#### PROMPT:
The lines to be copied are those below that contain "moved".

::::::::

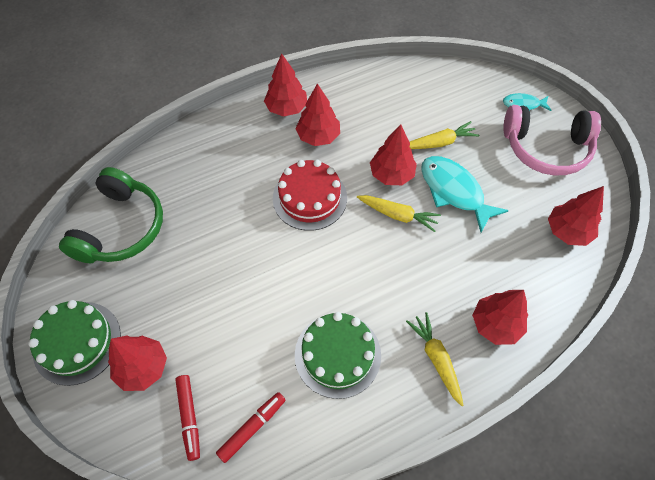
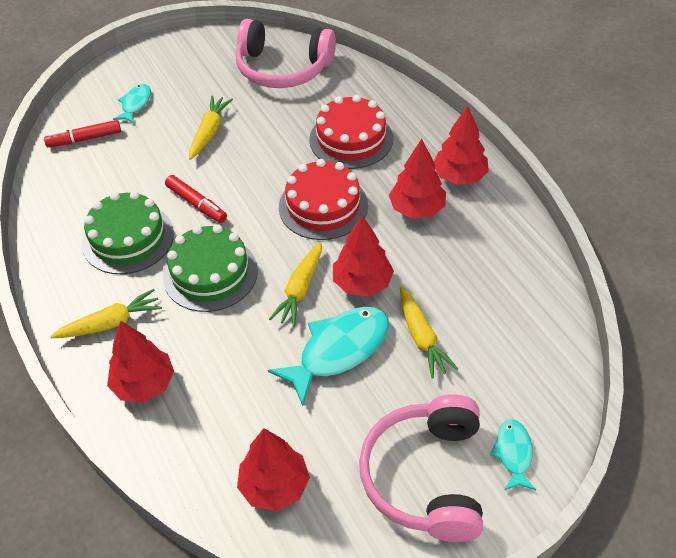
camera: 90 degrees right, 10 degrees down
green cake [28,300,121,386] -> green cake moved to [163,224,258,312]
green headphones [59,167,163,263] -> pink headphones [235,19,336,88]
red tree [108,335,167,391] -> turquoise fish [113,84,151,123]
red marker [216,392,286,463] -> red marker moved to [165,175,227,223]
none -> yellow carrot [189,95,233,160]
none -> red cake [309,95,393,169]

::::::::

#### ANSWER BOX:
green cake [28,300,121,386] -> green cake moved to [163,224,258,312]
red marker [216,392,286,463] -> red marker moved to [165,175,227,223]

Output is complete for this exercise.